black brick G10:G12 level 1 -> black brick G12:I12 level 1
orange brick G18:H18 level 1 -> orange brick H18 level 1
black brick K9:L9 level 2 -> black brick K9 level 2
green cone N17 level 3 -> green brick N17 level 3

◆ ◆ ◆ ◆ ◆ ◆ ◆

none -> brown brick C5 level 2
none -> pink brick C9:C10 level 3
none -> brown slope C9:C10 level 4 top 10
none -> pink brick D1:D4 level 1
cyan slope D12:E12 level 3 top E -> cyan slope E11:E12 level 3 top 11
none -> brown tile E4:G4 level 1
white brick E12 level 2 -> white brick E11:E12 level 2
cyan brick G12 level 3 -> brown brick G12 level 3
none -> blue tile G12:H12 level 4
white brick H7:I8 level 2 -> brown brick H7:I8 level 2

◆ ◆ ◆ ◆ ◆ ◆ ◆

### WHAT YOU HAVE TO DO
Would you copy out exactly the lines above that start at the one containing "none -> pink brick D1:D4 level 1" and end at the one containing "white brick H7:I8", inclusive?

### TASK ANSWER
none -> pink brick D1:D4 level 1
cyan slope D12:E12 level 3 top E -> cyan slope E11:E12 level 3 top 11
none -> brown tile E4:G4 level 1
white brick E12 level 2 -> white brick E11:E12 level 2
cyan brick G12 level 3 -> brown brick G12 level 3
none -> blue tile G12:H12 level 4
white brick H7:I8 level 2 -> brown brick H7:I8 level 2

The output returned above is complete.